[What you should do] Repeat only the stretch of lines below that runs from the line with "(279, 161) = (128, 353): black" through the line with "(403, 309) = (424, 313): pink", unaltered.

----- Records provided -----

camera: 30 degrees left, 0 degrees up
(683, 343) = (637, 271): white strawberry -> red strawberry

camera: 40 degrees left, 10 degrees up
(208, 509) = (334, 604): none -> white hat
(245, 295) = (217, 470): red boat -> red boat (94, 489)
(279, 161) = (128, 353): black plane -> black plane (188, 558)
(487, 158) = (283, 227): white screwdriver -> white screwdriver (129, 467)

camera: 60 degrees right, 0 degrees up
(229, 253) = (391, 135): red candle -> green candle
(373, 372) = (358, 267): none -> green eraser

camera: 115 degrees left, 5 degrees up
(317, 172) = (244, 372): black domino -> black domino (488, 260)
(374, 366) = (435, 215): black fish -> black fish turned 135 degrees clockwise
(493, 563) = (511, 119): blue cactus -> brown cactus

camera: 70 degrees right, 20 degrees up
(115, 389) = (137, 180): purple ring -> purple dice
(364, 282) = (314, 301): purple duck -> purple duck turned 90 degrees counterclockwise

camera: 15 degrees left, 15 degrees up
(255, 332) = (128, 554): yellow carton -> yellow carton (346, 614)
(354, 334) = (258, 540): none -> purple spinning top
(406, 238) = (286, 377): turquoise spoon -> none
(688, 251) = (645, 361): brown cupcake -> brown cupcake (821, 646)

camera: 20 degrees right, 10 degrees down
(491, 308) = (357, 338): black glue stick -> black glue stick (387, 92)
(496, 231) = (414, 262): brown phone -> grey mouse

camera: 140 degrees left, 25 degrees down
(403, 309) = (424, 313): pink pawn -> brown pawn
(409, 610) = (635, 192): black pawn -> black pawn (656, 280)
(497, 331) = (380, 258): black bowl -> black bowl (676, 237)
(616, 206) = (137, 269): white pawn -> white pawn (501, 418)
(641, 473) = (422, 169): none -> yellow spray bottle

-----

[Reply]
(279, 161) = (128, 353): black plane -> black plane (188, 558)
(487, 158) = (283, 227): white screwdriver -> white screwdriver (129, 467)

camera: 60 degrees right, 0 degrees up
(229, 253) = (391, 135): red candle -> green candle
(373, 372) = (358, 267): none -> green eraser

camera: 115 degrees left, 5 degrees up
(317, 172) = (244, 372): black domino -> black domino (488, 260)
(374, 366) = (435, 215): black fish -> black fish turned 135 degrees clockwise
(493, 563) = (511, 119): blue cactus -> brown cactus

camera: 70 degrees right, 20 degrees up
(115, 389) = (137, 180): purple ring -> purple dice
(364, 282) = (314, 301): purple duck -> purple duck turned 90 degrees counterclockwise

camera: 15 degrees left, 15 degrees up
(255, 332) = (128, 554): yellow carton -> yellow carton (346, 614)
(354, 334) = (258, 540): none -> purple spinning top
(406, 238) = (286, 377): turquoise spoon -> none
(688, 251) = (645, 361): brown cupcake -> brown cupcake (821, 646)

camera: 20 degrees right, 10 degrees down
(491, 308) = (357, 338): black glue stick -> black glue stick (387, 92)
(496, 231) = (414, 262): brown phone -> grey mouse

camera: 140 degrees left, 25 degrees down
(403, 309) = (424, 313): pink pawn -> brown pawn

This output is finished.